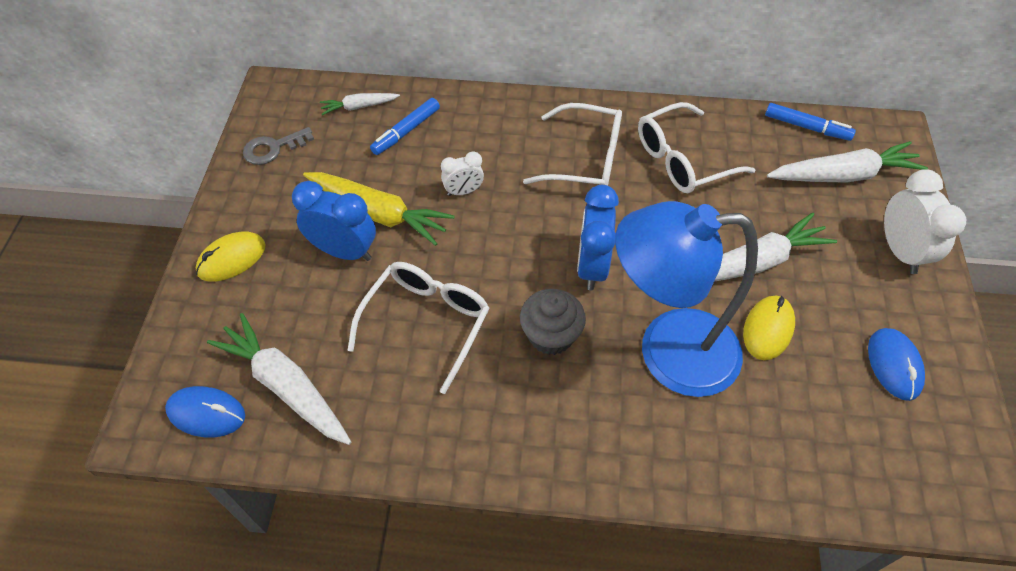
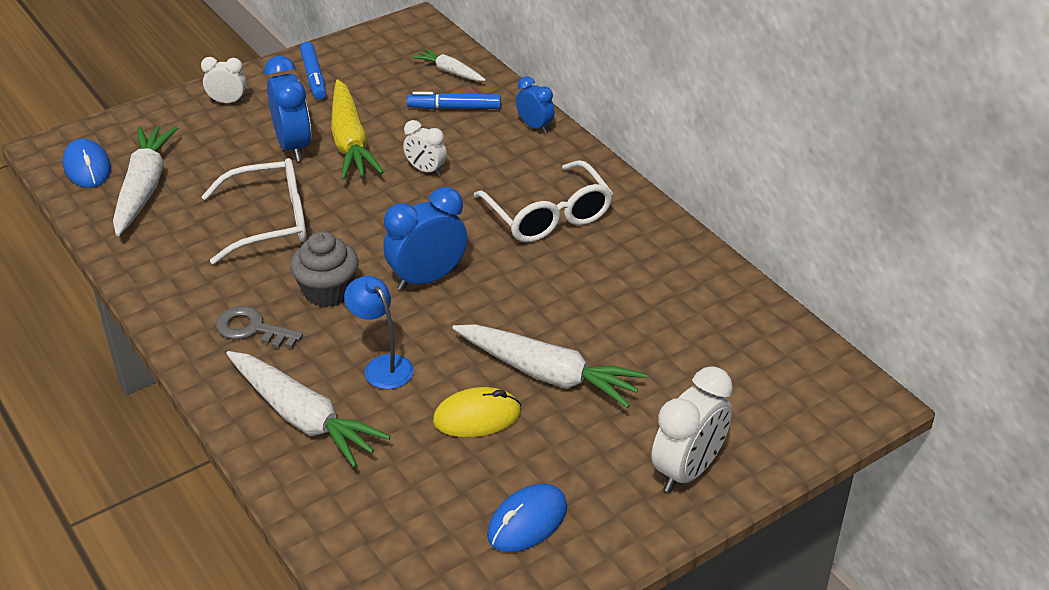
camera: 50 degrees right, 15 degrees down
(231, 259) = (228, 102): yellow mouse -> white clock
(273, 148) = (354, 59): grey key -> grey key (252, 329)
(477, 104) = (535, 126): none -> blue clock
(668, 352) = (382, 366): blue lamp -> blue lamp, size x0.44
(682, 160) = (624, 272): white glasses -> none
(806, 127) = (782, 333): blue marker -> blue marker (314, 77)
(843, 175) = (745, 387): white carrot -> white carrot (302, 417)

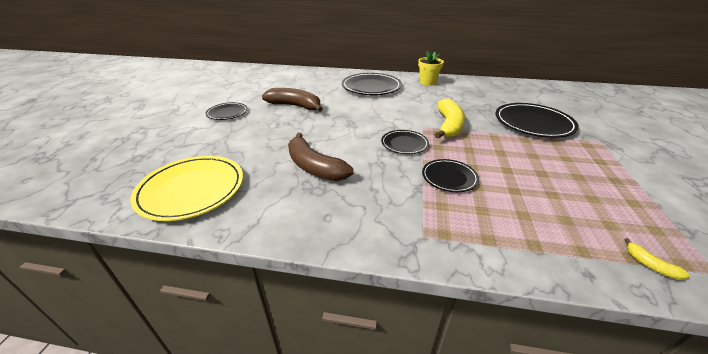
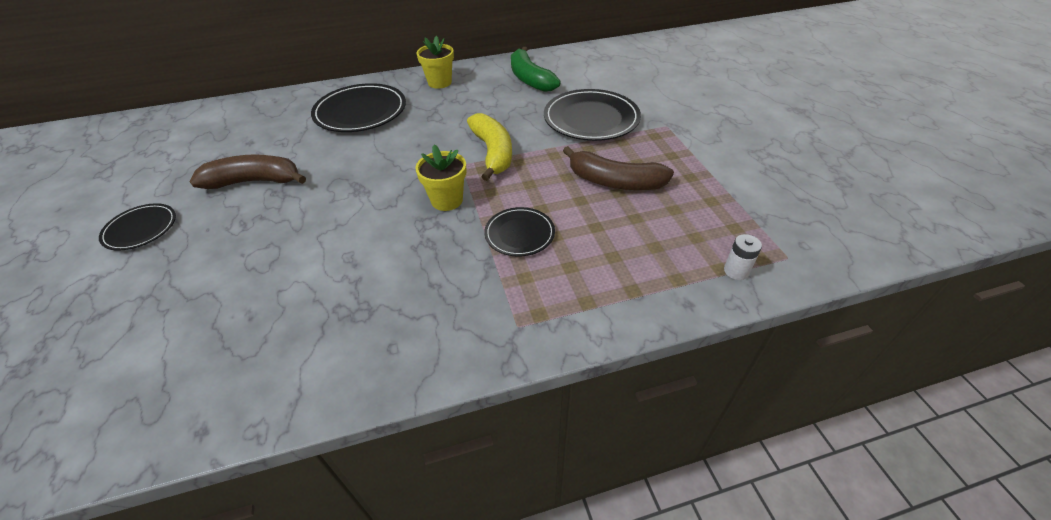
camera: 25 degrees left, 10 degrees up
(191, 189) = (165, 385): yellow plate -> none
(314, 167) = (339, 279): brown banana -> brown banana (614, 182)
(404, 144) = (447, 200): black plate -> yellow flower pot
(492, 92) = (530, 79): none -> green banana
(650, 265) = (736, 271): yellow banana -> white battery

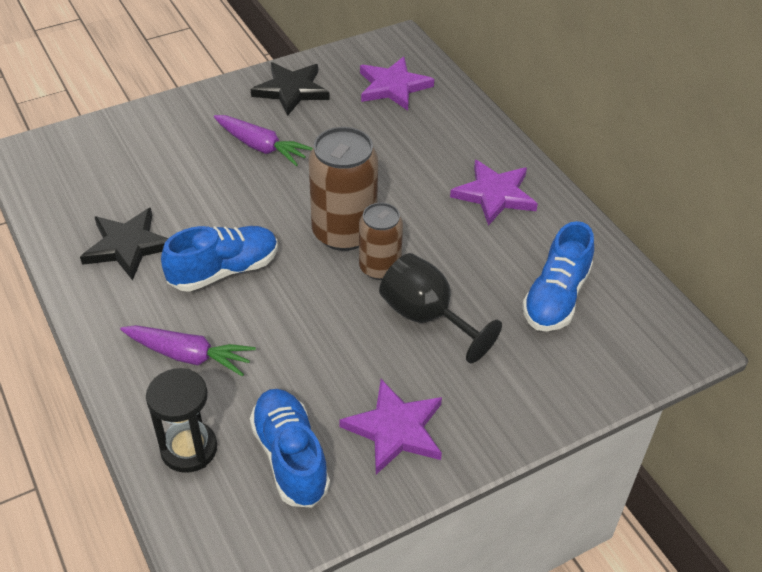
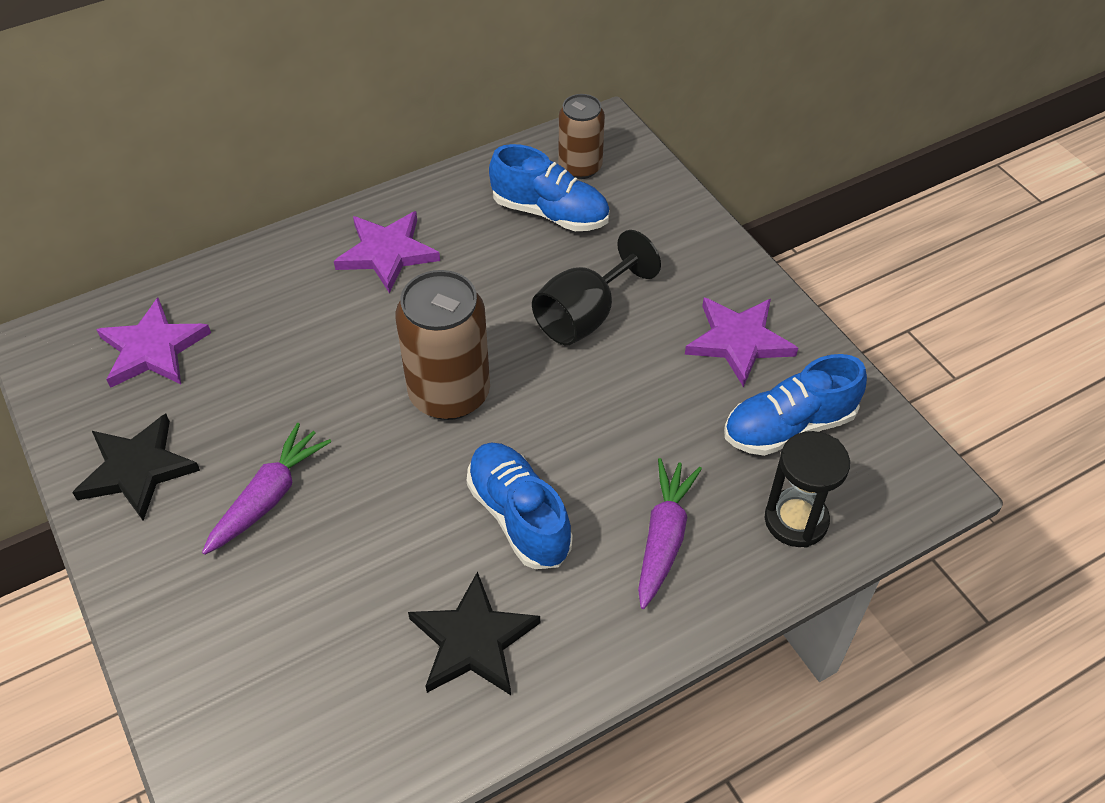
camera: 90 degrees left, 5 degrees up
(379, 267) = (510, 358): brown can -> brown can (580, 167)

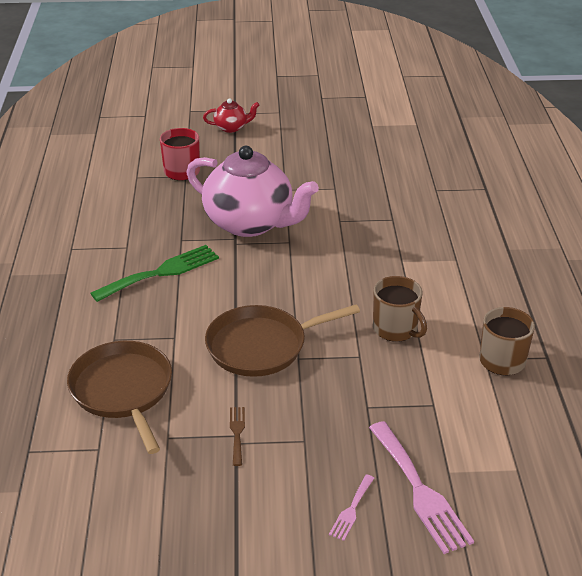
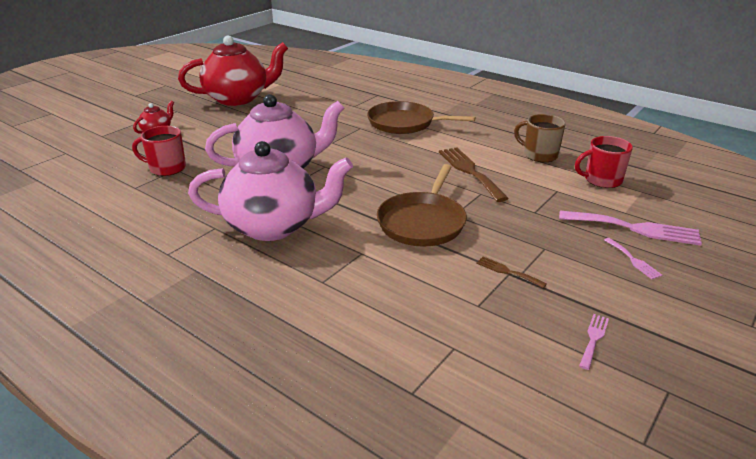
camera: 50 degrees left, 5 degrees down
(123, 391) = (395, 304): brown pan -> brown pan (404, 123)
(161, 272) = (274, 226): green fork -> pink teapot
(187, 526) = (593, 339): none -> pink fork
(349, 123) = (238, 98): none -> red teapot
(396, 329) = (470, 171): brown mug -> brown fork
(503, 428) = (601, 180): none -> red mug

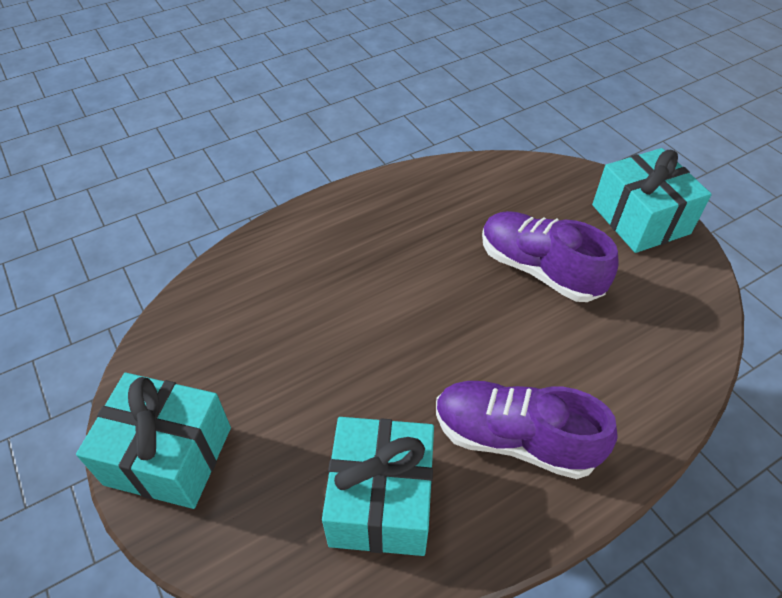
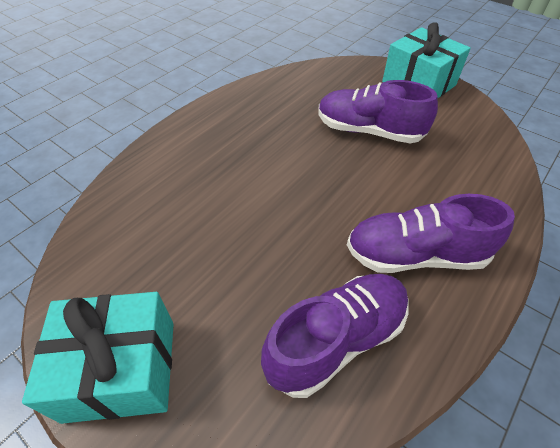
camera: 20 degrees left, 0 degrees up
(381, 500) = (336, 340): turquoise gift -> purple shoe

* [Problem description]: If the string "clock" is in a line of the entries, pick that line out.

* [Reply]:
(231, 259) = (228, 102): yellow mouse -> white clock
(477, 104) = (535, 126): none -> blue clock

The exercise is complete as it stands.